• [Data listing]
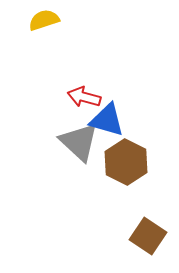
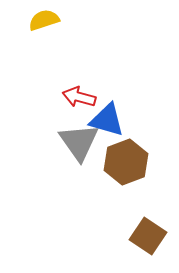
red arrow: moved 5 px left
gray triangle: rotated 12 degrees clockwise
brown hexagon: rotated 12 degrees clockwise
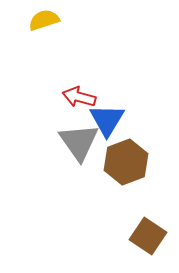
blue triangle: rotated 45 degrees clockwise
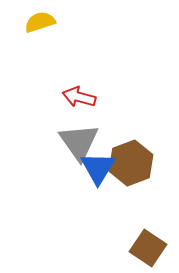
yellow semicircle: moved 4 px left, 2 px down
blue triangle: moved 9 px left, 48 px down
brown hexagon: moved 5 px right, 1 px down
brown square: moved 12 px down
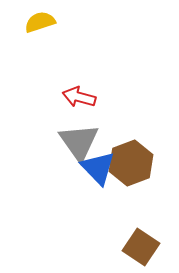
blue triangle: rotated 15 degrees counterclockwise
brown square: moved 7 px left, 1 px up
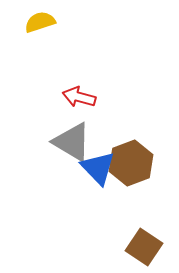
gray triangle: moved 7 px left; rotated 24 degrees counterclockwise
brown square: moved 3 px right
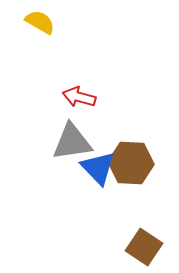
yellow semicircle: rotated 48 degrees clockwise
gray triangle: rotated 39 degrees counterclockwise
brown hexagon: rotated 24 degrees clockwise
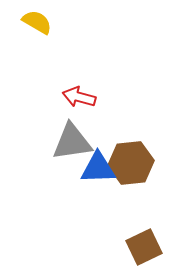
yellow semicircle: moved 3 px left
brown hexagon: rotated 9 degrees counterclockwise
blue triangle: rotated 48 degrees counterclockwise
brown square: rotated 30 degrees clockwise
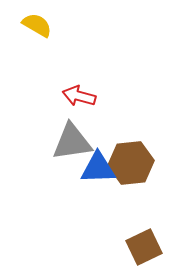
yellow semicircle: moved 3 px down
red arrow: moved 1 px up
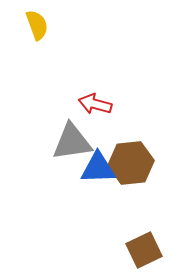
yellow semicircle: rotated 40 degrees clockwise
red arrow: moved 16 px right, 8 px down
brown square: moved 3 px down
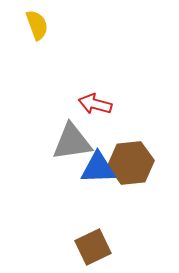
brown square: moved 51 px left, 3 px up
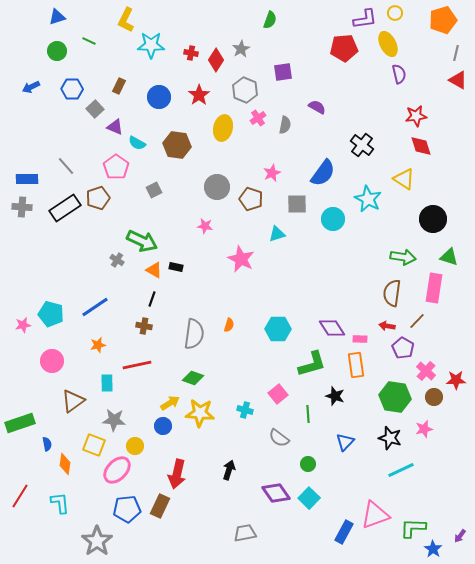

• [What is expected]
Print everything from the beginning of the entries above down through the line containing "brown square: moved 7 px left, 1 px up" word for word, leaving the pictures out.

• [Exercise output]
red arrow: moved 5 px left
gray triangle: rotated 12 degrees clockwise
brown hexagon: rotated 12 degrees clockwise
blue triangle: rotated 45 degrees clockwise
yellow semicircle: moved 4 px left, 2 px down
blue triangle: moved 9 px left, 48 px down
brown hexagon: moved 5 px right, 1 px down
brown square: moved 12 px down
blue triangle: rotated 15 degrees counterclockwise
brown square: moved 7 px left, 1 px up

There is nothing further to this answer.